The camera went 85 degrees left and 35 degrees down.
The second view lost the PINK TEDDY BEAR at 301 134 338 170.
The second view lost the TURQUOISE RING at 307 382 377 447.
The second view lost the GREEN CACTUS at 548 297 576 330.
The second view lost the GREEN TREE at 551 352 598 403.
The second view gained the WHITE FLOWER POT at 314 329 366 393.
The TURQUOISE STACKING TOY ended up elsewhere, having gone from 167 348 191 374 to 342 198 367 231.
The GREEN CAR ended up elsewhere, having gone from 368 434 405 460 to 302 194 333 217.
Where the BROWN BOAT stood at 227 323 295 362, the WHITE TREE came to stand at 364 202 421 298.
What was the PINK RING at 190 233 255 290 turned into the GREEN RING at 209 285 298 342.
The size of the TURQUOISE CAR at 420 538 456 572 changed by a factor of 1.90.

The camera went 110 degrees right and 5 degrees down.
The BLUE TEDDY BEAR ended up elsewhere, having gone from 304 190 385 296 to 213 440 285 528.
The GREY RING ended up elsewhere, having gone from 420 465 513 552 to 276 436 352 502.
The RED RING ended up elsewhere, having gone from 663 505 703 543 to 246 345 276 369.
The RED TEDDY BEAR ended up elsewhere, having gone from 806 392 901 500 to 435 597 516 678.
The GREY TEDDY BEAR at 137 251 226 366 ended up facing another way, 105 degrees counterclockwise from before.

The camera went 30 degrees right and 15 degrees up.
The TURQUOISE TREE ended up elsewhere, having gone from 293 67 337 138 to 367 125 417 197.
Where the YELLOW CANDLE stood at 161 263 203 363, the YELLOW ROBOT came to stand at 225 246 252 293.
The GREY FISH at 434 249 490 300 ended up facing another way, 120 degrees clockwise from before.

--

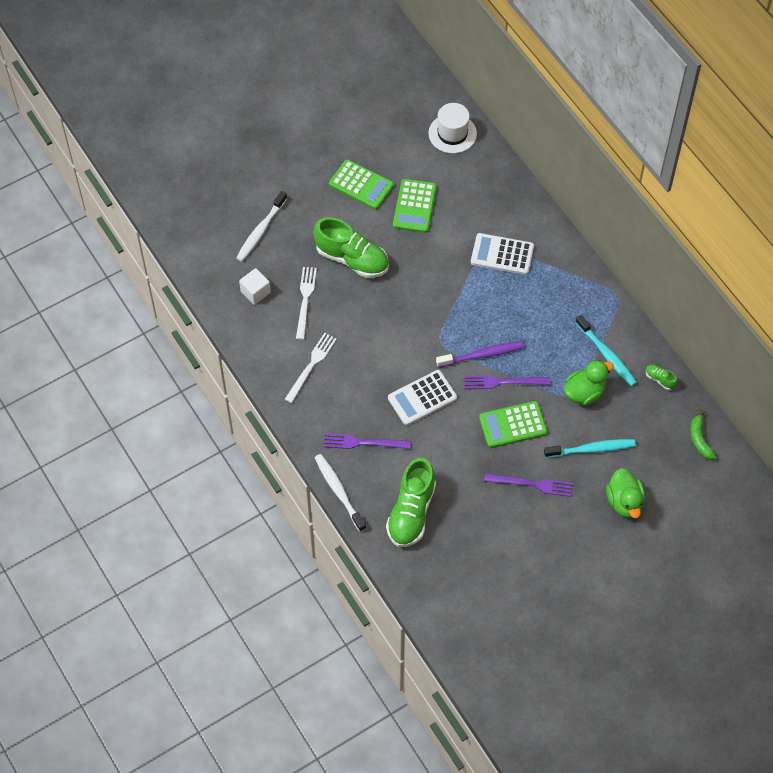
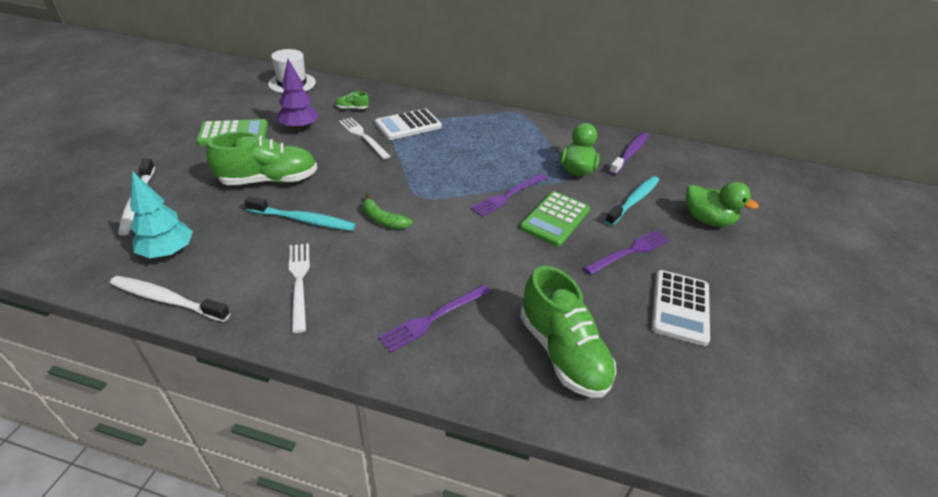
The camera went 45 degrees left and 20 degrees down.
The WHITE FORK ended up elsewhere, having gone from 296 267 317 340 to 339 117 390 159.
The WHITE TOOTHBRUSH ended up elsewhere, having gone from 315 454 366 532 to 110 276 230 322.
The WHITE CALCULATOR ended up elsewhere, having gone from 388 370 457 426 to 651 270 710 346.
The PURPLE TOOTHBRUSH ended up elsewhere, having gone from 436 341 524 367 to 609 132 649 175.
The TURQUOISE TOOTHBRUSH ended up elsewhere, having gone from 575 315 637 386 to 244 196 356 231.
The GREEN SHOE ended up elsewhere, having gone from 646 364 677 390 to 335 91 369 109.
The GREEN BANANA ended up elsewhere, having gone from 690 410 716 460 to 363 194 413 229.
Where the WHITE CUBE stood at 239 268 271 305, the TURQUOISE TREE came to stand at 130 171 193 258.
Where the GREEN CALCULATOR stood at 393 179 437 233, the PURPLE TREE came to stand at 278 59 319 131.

**WHAT YOU HAVE TO DO:**
Look back at the data above. Transcribe exactly the lines starting at the line that contains "The second view lost the PINK" and ending at the line that contains "What was the".

**RESULT FOR THIS EXERCISE:**
The second view lost the PINK TEDDY BEAR at 301 134 338 170.
The second view lost the TURQUOISE RING at 307 382 377 447.
The second view lost the GREEN CACTUS at 548 297 576 330.
The second view lost the GREEN TREE at 551 352 598 403.
The second view gained the WHITE FLOWER POT at 314 329 366 393.
The TURQUOISE STACKING TOY ended up elsewhere, having gone from 167 348 191 374 to 342 198 367 231.
The GREEN CAR ended up elsewhere, having gone from 368 434 405 460 to 302 194 333 217.
Where the BROWN BOAT stood at 227 323 295 362, the WHITE TREE came to stand at 364 202 421 298.
What was the PINK RING at 190 233 255 290 turned into the GREEN RING at 209 285 298 342.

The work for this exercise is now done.